**PROBLEM REQUIREMENTS**.
Substitute "viewer" for "camera" wherever it occurs in the lines below and copy them otherwise unchanged, leaving the pictures out.

**MATERIAL FOR THE TASK**.

╭──

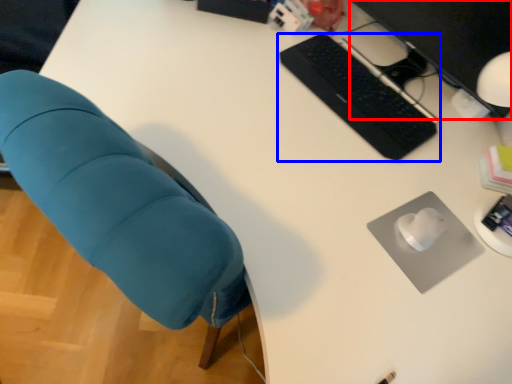
Question: Among these objects, which one is nearest to the camera, computer monitor (highlighted by a red box) or computer keyboard (highlighted by a blue box)?

Choices:
 (A) computer monitor
 (B) computer keyboard

Answer: (A)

╰──

**TASK RESULT**.
Question: Among these objects, which one is nearest to the viewer, computer monitor (highlighted by a red box) or computer keyboard (highlighted by a blue box)?

Choices:
 (A) computer monitor
 (B) computer keyboard

Answer: (A)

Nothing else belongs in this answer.